▶ [EXERCISE REQUIREMENTS]: Say, as a bare number, how many lines of the listing contain "heart".

▶ [RECORD EXCERPTS]:
===============

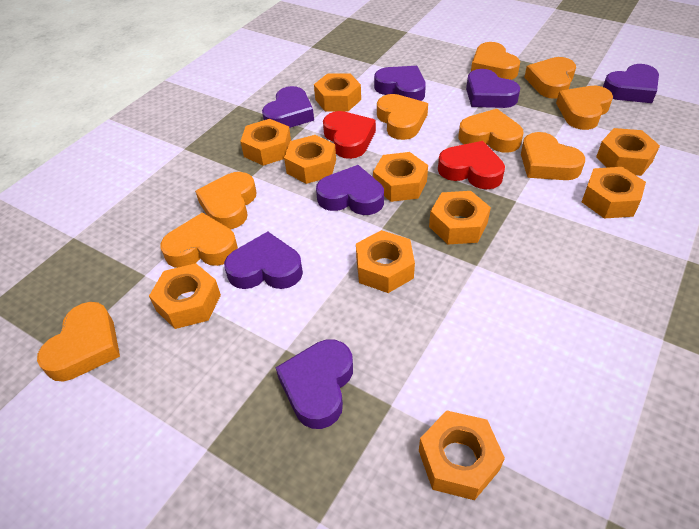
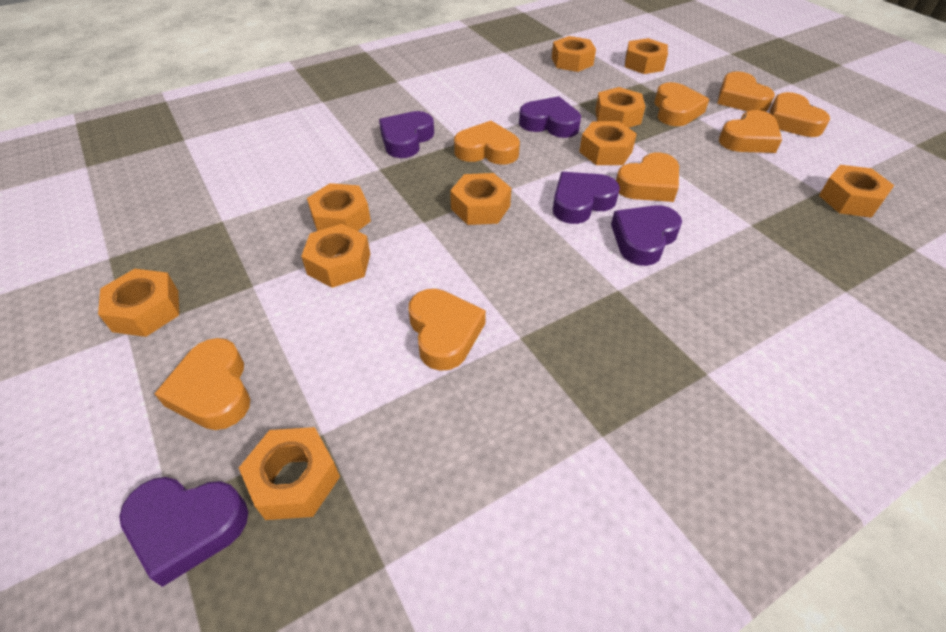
orange heart: 9 -> 8
purple heart: 7 -> 5
red heart: 2 -> 0

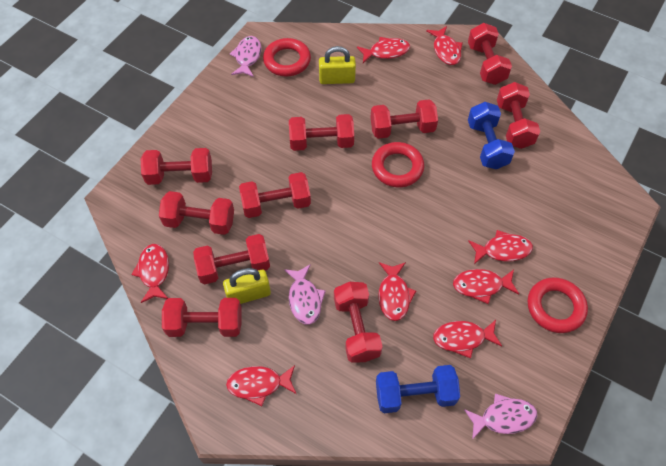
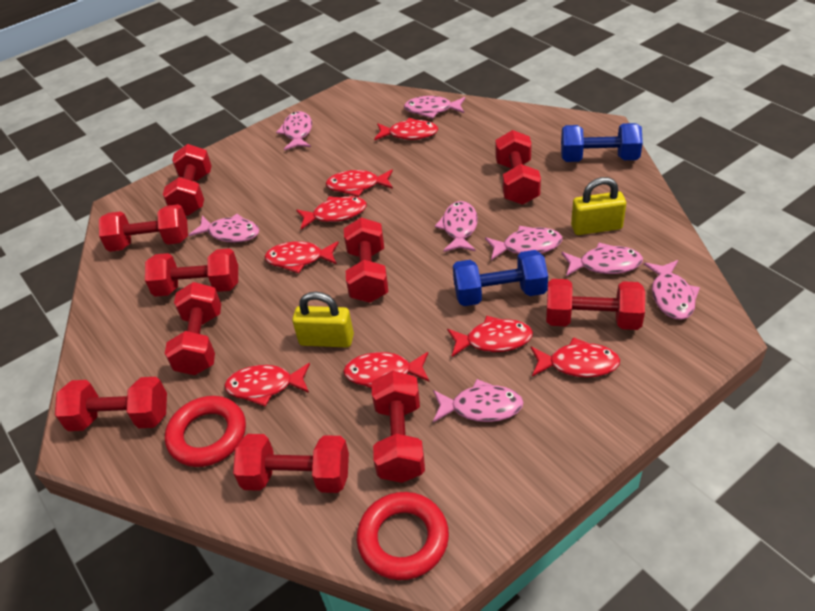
pink fish: 3 -> 8
red ring: 3 -> 2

===============

▶ [FINAL ANSWER]: 3